*TASK INPUTS*:

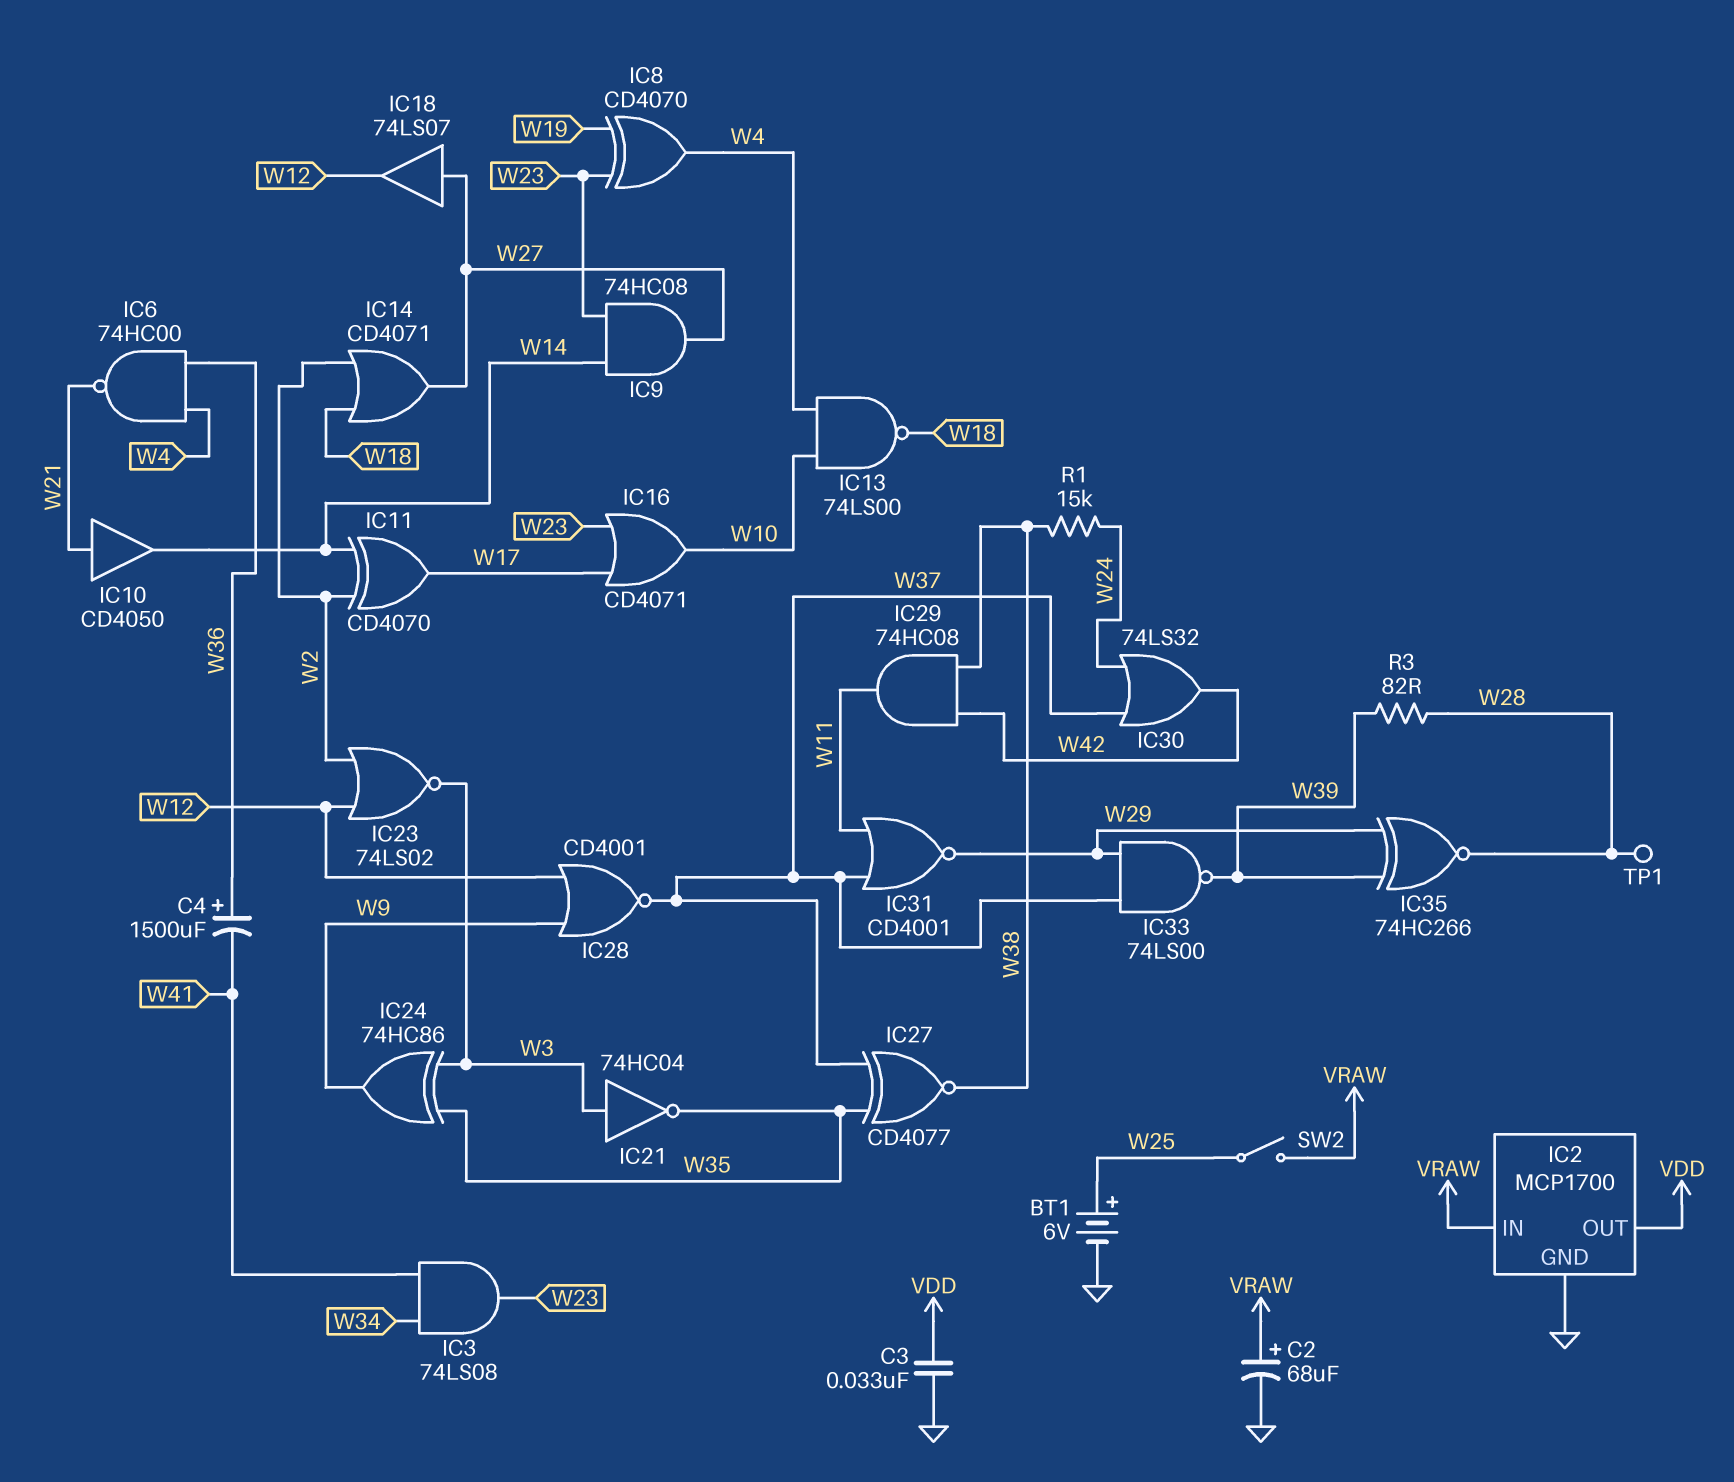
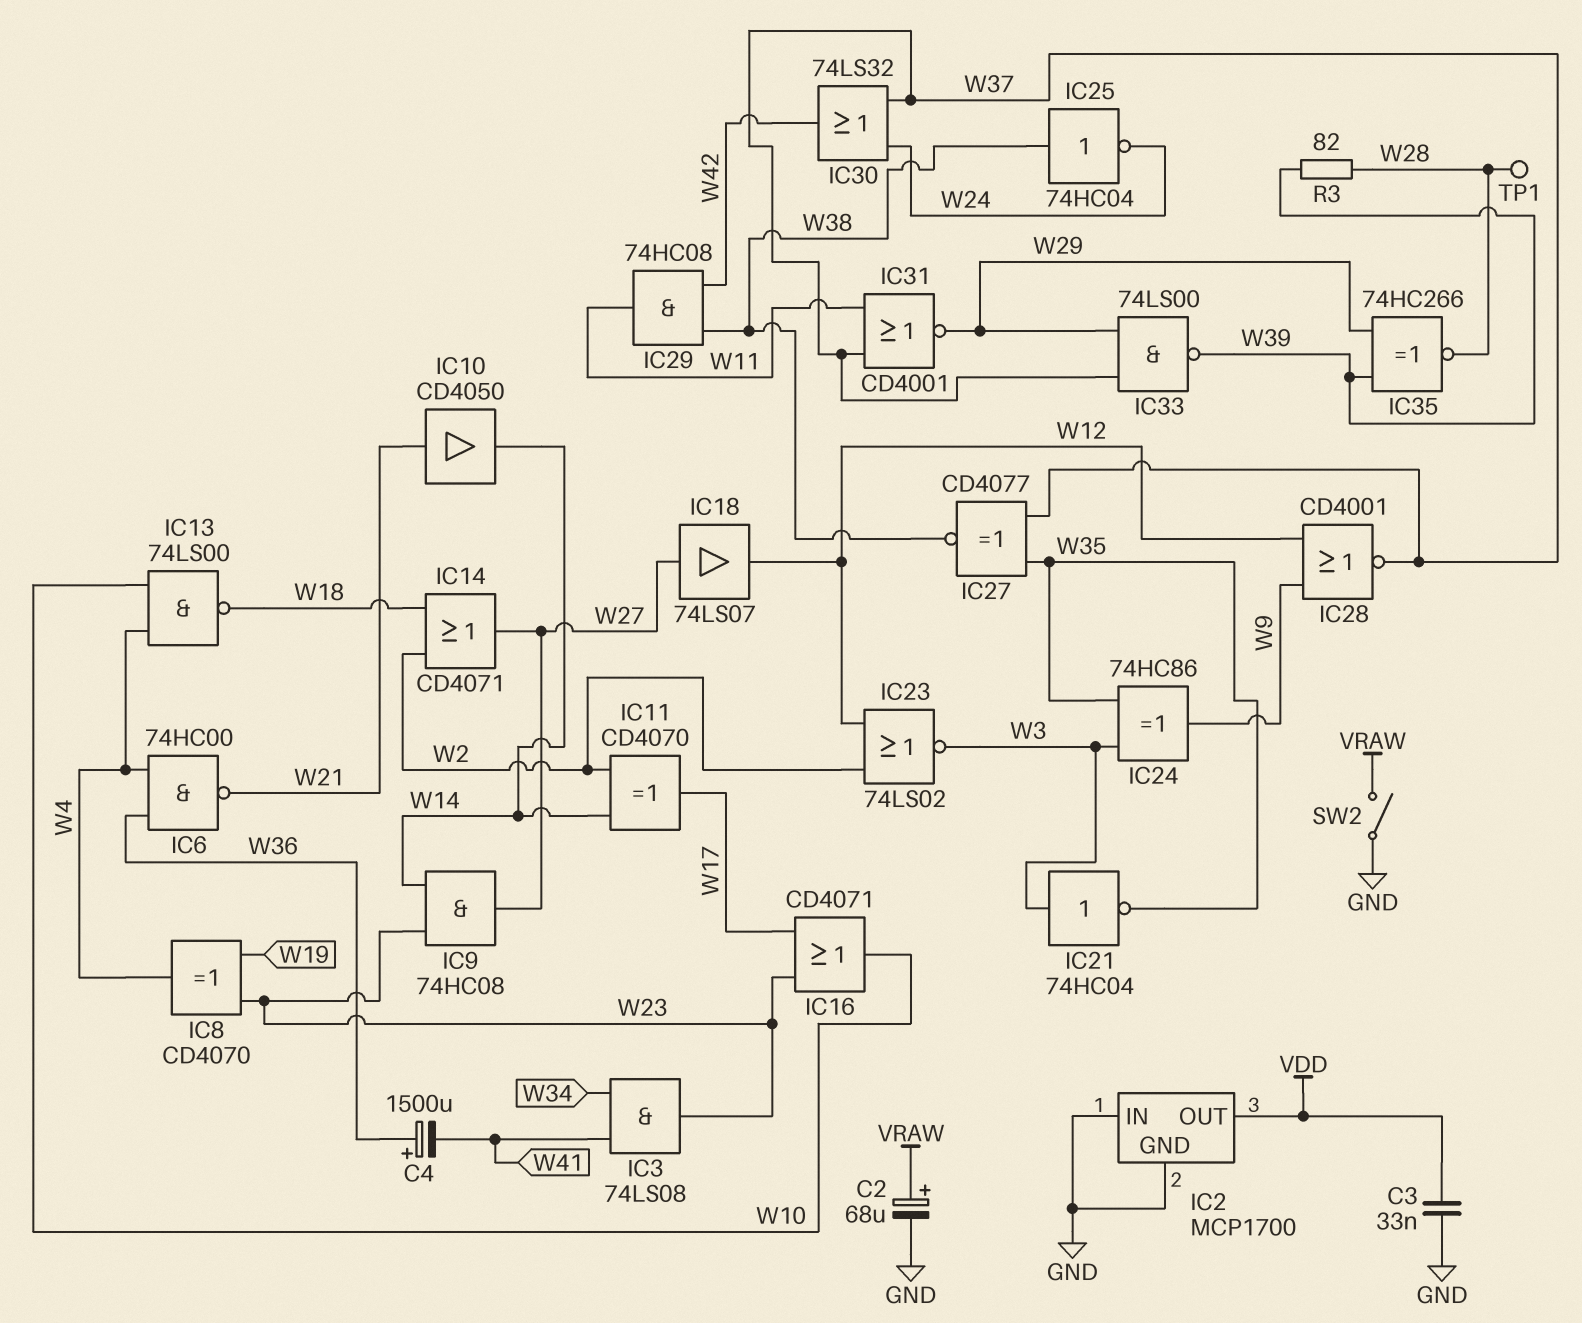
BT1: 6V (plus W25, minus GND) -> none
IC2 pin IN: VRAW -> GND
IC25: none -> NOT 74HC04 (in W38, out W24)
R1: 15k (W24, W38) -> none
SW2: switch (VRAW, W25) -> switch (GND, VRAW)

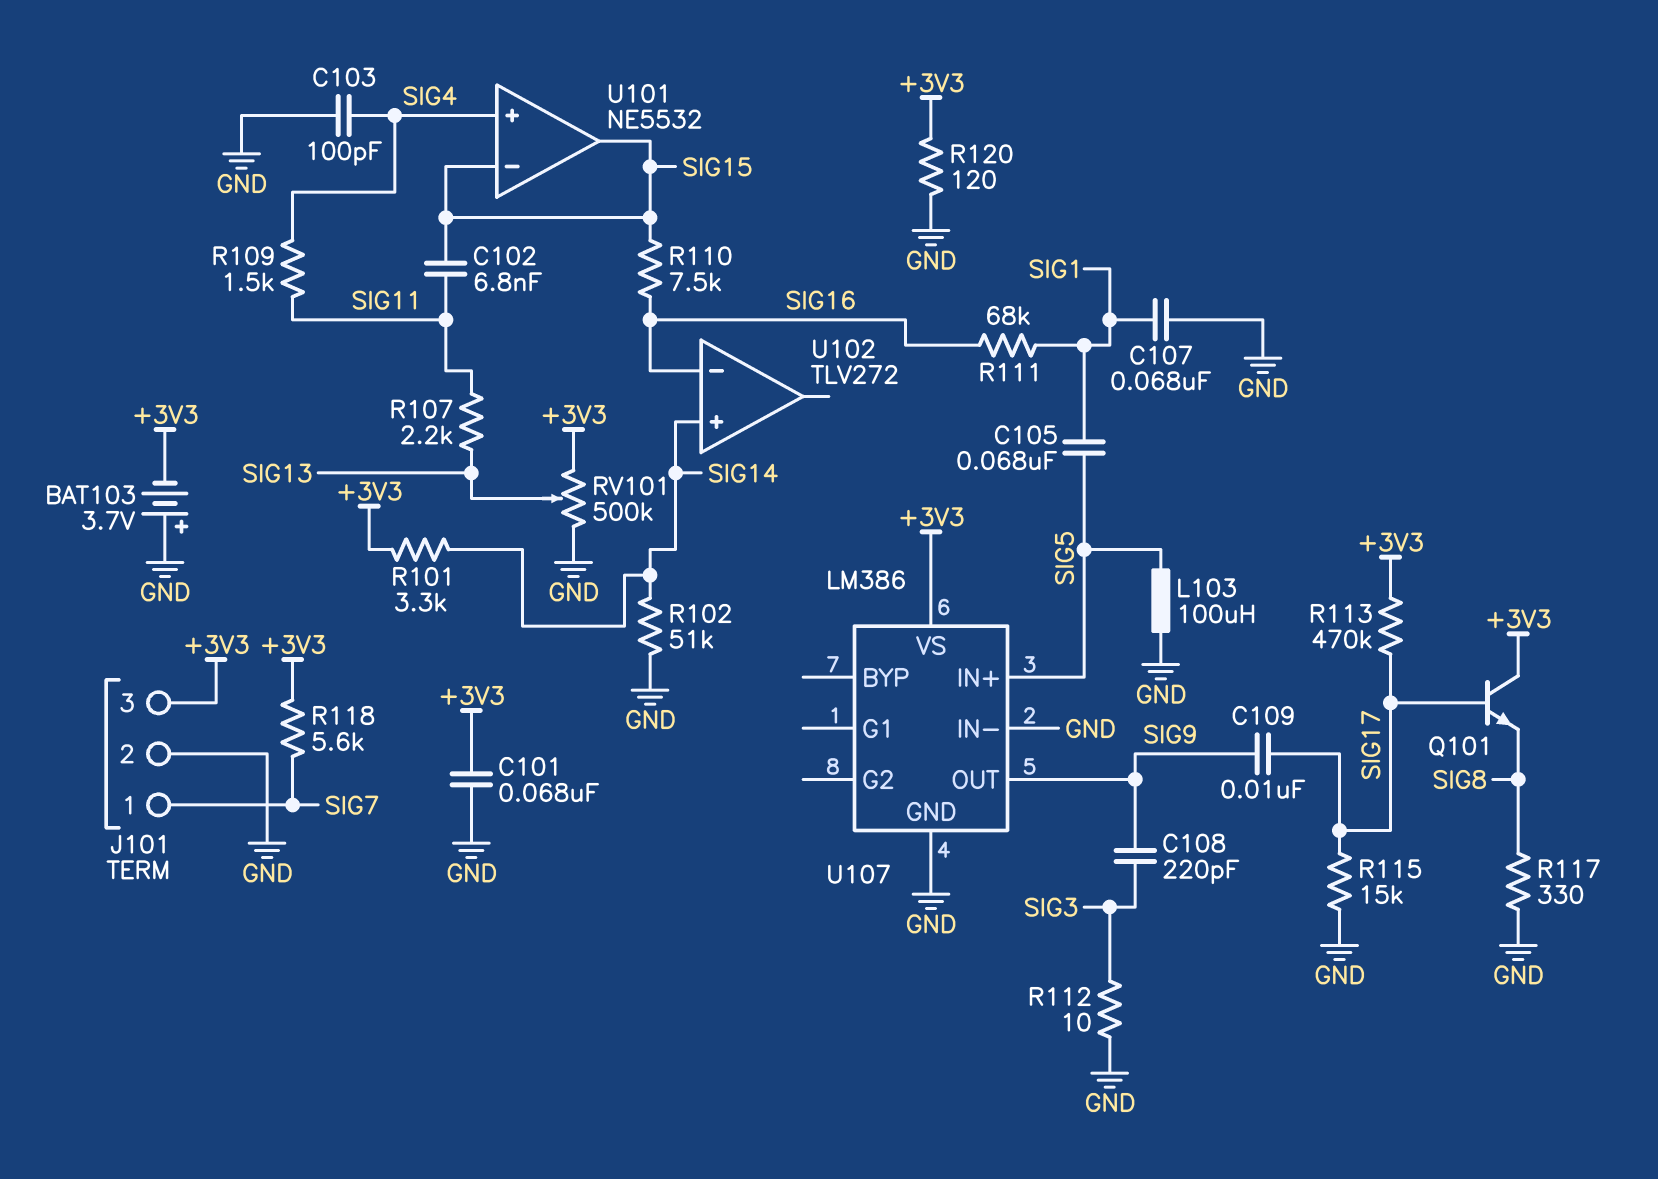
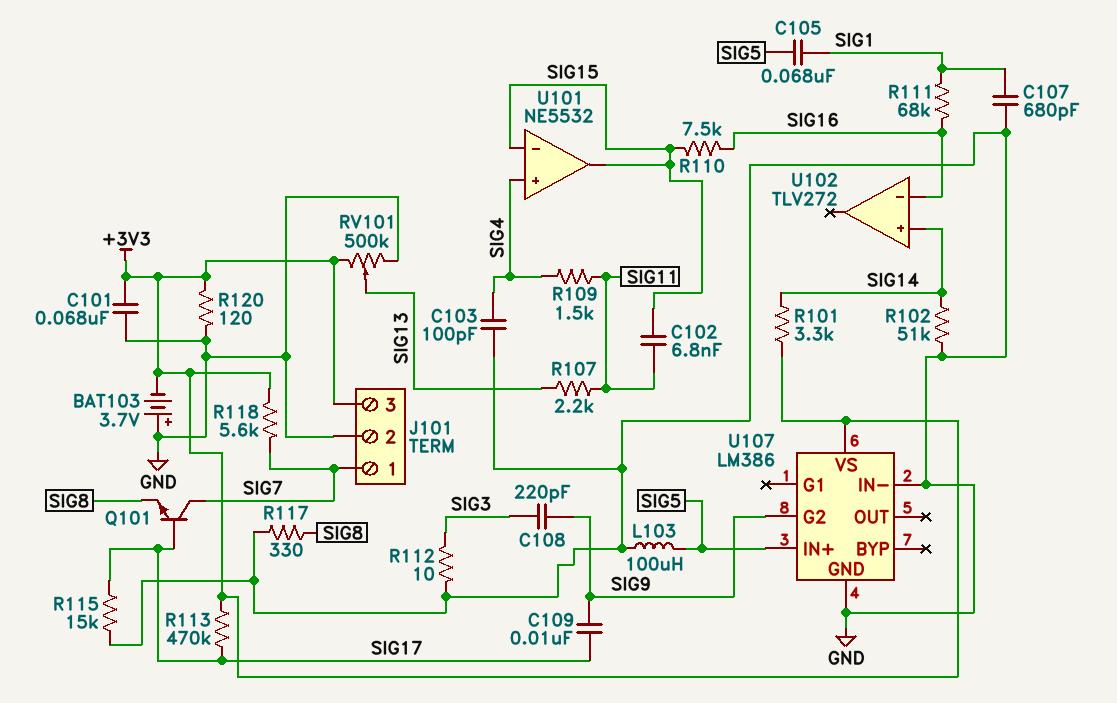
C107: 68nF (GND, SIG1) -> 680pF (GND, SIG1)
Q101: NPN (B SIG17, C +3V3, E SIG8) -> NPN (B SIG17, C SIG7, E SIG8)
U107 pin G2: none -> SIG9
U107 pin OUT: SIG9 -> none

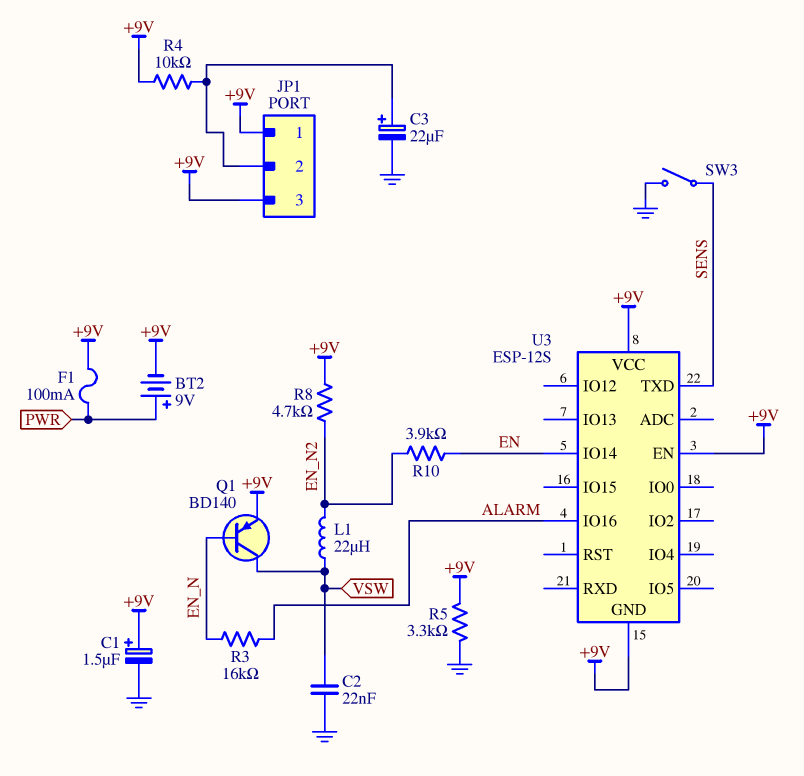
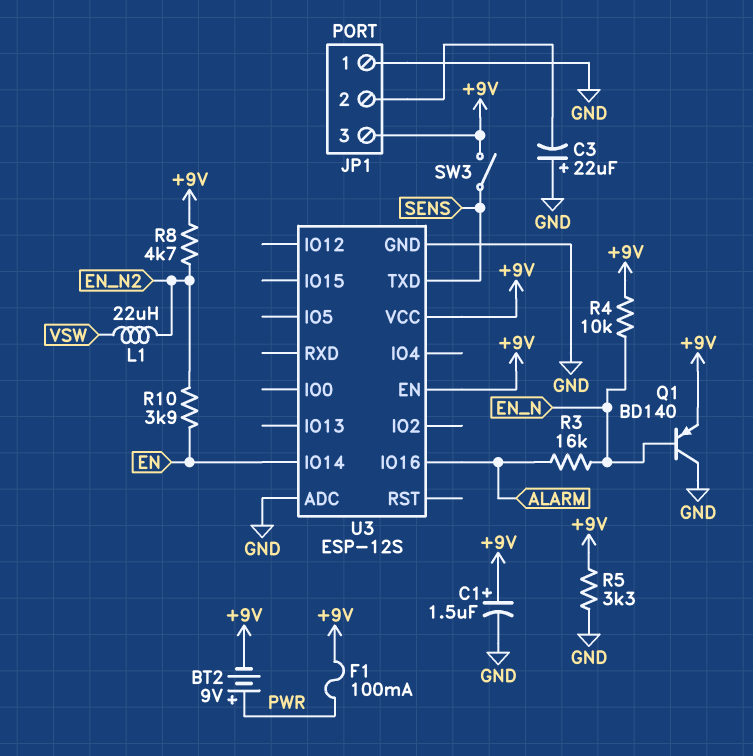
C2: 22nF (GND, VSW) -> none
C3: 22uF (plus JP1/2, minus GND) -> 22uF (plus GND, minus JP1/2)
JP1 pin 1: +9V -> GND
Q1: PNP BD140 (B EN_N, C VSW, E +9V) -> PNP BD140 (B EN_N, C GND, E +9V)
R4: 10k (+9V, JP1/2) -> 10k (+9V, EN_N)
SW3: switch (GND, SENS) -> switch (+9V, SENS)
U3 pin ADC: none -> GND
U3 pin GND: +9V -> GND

*WHAT IS NEEDED*: Once the images are removed, print the remaining data exactly as it appears above.

*EXERCISE RESULT*:
BT1: 6V (plus W25, minus GND) -> none
IC2 pin IN: VRAW -> GND
IC25: none -> NOT 74HC04 (in W38, out W24)
R1: 15k (W24, W38) -> none
SW2: switch (VRAW, W25) -> switch (GND, VRAW)

C107: 68nF (GND, SIG1) -> 680pF (GND, SIG1)
Q101: NPN (B SIG17, C +3V3, E SIG8) -> NPN (B SIG17, C SIG7, E SIG8)
U107 pin G2: none -> SIG9
U107 pin OUT: SIG9 -> none

C2: 22nF (GND, VSW) -> none
C3: 22uF (plus JP1/2, minus GND) -> 22uF (plus GND, minus JP1/2)
JP1 pin 1: +9V -> GND
Q1: PNP BD140 (B EN_N, C VSW, E +9V) -> PNP BD140 (B EN_N, C GND, E +9V)
R4: 10k (+9V, JP1/2) -> 10k (+9V, EN_N)
SW3: switch (GND, SENS) -> switch (+9V, SENS)
U3 pin ADC: none -> GND
U3 pin GND: +9V -> GND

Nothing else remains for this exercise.